Task to complete: Could you restate, word for word, the line that has "CN3 pin 1: none -> +5V" and all lines following it through the end of the entries below?
□ □ □
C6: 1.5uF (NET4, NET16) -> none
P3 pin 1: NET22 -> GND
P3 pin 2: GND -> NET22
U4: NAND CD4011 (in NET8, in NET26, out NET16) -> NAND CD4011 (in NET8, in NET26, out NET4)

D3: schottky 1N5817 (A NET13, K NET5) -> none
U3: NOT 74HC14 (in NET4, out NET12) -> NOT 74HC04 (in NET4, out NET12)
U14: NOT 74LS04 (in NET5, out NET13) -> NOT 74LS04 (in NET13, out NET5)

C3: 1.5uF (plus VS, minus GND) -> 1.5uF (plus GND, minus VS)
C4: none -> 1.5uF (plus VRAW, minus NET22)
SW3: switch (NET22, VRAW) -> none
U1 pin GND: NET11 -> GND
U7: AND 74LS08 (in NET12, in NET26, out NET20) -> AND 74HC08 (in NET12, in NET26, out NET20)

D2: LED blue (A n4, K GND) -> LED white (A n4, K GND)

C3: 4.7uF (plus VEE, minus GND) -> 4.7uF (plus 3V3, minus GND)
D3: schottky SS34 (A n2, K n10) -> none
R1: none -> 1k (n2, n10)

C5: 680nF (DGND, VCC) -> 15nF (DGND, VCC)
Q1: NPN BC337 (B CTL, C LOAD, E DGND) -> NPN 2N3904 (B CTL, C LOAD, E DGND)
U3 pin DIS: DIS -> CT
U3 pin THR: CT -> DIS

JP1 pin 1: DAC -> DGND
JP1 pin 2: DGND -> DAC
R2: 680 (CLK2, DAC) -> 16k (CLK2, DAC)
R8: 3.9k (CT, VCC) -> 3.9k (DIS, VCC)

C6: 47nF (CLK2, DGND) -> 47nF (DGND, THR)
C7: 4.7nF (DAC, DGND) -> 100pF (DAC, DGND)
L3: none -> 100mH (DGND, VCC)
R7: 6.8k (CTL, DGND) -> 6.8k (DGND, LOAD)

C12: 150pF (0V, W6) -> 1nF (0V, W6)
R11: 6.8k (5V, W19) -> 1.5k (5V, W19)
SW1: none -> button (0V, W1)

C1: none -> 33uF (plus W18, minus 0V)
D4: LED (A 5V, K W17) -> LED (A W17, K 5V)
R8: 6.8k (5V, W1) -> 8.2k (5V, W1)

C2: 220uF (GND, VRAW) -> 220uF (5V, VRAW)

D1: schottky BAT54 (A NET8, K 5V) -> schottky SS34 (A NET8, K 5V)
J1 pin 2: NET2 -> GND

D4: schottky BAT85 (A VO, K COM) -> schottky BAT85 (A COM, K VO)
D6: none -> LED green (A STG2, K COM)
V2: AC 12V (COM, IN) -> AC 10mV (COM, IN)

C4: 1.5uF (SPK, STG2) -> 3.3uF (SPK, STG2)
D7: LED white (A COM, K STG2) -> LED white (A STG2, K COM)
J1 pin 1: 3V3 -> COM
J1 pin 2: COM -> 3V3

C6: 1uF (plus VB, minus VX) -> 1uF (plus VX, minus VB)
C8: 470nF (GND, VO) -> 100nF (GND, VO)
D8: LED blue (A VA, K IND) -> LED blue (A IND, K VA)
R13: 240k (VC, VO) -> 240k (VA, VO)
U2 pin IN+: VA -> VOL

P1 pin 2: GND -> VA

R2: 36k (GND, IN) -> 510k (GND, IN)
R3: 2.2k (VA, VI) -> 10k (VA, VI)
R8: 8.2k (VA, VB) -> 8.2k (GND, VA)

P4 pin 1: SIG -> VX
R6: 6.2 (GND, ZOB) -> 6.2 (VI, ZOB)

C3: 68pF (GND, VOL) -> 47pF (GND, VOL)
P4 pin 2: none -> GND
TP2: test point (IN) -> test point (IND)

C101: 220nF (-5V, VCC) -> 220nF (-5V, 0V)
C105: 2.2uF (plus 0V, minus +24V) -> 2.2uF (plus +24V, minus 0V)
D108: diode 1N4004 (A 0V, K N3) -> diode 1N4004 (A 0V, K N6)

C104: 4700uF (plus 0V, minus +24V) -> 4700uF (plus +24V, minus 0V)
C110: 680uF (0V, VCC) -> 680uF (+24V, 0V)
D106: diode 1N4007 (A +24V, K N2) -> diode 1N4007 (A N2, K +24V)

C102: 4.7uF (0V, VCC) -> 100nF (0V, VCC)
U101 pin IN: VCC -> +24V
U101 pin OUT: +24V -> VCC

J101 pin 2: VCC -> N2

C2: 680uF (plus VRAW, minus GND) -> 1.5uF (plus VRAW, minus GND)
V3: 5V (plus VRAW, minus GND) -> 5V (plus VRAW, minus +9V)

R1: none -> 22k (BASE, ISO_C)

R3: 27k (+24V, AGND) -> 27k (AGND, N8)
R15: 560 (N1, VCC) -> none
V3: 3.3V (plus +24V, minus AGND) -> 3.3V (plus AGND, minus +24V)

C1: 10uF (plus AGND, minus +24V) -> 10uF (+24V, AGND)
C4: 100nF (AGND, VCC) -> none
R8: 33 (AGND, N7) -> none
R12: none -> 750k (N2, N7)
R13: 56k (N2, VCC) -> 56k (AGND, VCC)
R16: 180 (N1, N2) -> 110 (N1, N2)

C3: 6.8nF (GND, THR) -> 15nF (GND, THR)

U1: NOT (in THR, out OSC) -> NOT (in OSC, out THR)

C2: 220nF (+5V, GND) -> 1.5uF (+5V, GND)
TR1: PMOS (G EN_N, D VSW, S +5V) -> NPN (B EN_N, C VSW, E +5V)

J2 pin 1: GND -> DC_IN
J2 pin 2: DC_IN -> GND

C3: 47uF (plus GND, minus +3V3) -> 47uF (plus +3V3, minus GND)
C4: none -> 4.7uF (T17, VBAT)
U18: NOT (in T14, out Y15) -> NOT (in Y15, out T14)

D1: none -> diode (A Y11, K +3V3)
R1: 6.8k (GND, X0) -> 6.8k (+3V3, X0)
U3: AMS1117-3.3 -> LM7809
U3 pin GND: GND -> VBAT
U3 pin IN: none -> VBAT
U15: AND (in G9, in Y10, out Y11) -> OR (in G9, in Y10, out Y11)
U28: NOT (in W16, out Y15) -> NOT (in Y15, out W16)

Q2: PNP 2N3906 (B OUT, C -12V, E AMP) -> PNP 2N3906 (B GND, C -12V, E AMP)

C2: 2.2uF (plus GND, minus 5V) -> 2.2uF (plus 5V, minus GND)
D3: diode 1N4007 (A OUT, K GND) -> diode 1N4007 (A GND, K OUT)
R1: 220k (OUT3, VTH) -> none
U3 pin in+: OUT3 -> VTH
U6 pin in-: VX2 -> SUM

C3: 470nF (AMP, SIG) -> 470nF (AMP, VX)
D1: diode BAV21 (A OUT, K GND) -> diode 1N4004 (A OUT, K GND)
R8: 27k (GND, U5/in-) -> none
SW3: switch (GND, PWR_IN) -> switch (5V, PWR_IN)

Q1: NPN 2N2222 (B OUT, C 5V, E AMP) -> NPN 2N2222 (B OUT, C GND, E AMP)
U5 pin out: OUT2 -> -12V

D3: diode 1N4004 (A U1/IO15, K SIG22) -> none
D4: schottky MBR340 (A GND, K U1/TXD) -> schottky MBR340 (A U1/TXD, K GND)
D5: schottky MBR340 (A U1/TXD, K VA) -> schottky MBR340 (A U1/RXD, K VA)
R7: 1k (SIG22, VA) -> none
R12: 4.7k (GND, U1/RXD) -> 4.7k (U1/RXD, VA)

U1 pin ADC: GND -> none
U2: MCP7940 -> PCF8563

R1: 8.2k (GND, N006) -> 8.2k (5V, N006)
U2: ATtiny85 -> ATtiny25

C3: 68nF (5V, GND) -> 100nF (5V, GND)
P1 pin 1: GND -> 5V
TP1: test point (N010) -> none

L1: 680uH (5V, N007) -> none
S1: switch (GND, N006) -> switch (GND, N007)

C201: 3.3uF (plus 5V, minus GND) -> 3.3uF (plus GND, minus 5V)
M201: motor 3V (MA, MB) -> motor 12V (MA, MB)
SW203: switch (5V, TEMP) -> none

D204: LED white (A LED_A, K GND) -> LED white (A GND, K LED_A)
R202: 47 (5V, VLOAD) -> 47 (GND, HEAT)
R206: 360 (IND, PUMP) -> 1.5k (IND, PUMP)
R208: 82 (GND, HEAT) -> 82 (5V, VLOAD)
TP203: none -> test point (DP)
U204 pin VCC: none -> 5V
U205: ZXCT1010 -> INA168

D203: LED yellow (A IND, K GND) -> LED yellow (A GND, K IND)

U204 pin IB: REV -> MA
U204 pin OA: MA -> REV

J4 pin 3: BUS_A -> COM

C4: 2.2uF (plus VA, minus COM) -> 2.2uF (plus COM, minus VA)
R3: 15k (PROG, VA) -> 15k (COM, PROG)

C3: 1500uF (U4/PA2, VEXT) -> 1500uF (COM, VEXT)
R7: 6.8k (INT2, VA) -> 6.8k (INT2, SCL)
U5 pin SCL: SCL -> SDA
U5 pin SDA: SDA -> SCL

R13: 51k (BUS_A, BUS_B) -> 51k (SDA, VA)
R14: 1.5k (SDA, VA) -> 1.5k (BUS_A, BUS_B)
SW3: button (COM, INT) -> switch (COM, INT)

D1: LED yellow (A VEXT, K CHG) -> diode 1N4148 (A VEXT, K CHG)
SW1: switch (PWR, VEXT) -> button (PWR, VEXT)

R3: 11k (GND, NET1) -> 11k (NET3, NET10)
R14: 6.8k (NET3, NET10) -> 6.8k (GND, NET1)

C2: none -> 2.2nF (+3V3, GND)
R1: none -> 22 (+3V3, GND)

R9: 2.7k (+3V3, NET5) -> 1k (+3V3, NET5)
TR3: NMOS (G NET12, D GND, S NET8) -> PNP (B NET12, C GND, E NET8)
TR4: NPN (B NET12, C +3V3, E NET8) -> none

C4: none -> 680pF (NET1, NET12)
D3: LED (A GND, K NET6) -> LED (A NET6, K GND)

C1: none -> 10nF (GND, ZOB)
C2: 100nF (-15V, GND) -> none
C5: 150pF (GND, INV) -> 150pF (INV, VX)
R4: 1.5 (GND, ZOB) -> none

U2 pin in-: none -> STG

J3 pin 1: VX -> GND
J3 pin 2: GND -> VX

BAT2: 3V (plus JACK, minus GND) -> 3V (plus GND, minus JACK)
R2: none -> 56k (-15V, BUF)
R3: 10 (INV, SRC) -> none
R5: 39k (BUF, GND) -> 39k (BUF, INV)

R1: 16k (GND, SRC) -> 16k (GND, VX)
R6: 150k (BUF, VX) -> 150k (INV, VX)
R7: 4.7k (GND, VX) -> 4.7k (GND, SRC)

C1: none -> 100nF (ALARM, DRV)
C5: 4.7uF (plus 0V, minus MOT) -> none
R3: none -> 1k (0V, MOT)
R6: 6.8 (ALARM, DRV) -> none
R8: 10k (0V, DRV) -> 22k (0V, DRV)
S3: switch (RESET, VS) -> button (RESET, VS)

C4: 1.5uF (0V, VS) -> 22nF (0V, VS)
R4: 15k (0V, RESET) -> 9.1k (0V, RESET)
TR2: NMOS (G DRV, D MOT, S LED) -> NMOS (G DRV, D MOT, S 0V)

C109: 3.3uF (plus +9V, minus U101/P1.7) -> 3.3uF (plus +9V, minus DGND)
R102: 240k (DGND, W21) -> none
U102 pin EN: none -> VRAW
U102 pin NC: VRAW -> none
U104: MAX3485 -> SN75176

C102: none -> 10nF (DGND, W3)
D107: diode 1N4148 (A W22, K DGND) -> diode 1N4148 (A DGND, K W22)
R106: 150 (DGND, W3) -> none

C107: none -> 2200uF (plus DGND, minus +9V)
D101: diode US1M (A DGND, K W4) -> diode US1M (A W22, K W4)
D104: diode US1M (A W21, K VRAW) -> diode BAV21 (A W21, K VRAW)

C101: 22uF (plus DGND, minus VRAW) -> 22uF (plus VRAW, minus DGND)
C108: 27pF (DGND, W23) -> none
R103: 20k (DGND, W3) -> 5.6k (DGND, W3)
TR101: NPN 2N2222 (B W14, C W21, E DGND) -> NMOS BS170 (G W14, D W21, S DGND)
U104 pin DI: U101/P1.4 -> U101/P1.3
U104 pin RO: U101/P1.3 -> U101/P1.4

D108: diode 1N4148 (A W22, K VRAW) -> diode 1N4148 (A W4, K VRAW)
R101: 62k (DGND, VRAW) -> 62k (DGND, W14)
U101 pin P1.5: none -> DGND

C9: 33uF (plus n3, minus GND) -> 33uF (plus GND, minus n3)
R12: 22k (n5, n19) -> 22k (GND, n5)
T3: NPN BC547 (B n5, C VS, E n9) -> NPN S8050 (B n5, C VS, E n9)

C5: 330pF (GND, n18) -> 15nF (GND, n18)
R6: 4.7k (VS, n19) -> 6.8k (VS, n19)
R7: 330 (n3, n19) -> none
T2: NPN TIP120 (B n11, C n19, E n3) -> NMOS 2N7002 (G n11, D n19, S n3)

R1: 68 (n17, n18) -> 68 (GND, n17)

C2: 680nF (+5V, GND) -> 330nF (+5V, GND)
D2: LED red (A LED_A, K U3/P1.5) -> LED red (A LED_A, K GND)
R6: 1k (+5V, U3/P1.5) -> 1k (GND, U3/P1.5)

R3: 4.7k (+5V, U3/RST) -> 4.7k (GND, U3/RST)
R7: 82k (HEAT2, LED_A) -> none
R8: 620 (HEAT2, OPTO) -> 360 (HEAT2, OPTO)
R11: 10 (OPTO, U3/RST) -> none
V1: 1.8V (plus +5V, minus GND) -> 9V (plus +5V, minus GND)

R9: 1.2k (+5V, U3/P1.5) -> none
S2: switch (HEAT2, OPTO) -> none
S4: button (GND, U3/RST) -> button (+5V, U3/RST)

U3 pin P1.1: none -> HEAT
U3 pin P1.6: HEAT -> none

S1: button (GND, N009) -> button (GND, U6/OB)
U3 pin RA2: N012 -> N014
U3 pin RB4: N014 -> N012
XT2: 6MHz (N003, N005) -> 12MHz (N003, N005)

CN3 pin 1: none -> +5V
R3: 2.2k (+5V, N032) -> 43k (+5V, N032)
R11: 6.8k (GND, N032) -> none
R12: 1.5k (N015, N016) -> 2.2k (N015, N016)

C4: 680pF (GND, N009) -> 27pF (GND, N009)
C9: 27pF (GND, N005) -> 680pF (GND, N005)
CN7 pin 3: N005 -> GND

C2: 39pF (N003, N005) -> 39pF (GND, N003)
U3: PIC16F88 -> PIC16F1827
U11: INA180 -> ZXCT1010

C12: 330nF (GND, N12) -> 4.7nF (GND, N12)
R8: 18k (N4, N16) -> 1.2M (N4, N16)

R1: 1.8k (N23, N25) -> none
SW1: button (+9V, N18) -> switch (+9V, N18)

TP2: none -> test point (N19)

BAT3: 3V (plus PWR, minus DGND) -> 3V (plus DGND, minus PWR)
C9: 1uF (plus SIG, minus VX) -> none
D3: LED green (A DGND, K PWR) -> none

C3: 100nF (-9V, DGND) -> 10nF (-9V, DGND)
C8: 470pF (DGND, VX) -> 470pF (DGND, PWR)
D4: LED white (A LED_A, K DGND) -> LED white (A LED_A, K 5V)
□ □ □
Expected output:
CN3 pin 1: none -> +5V
R3: 2.2k (+5V, N032) -> 43k (+5V, N032)
R11: 6.8k (GND, N032) -> none
R12: 1.5k (N015, N016) -> 2.2k (N015, N016)

C4: 680pF (GND, N009) -> 27pF (GND, N009)
C9: 27pF (GND, N005) -> 680pF (GND, N005)
CN7 pin 3: N005 -> GND

C2: 39pF (N003, N005) -> 39pF (GND, N003)
U3: PIC16F88 -> PIC16F1827
U11: INA180 -> ZXCT1010

C12: 330nF (GND, N12) -> 4.7nF (GND, N12)
R8: 18k (N4, N16) -> 1.2M (N4, N16)

R1: 1.8k (N23, N25) -> none
SW1: button (+9V, N18) -> switch (+9V, N18)

TP2: none -> test point (N19)

BAT3: 3V (plus PWR, minus DGND) -> 3V (plus DGND, minus PWR)
C9: 1uF (plus SIG, minus VX) -> none
D3: LED green (A DGND, K PWR) -> none

C3: 100nF (-9V, DGND) -> 10nF (-9V, DGND)
C8: 470pF (DGND, VX) -> 470pF (DGND, PWR)
D4: LED white (A LED_A, K DGND) -> LED white (A LED_A, K 5V)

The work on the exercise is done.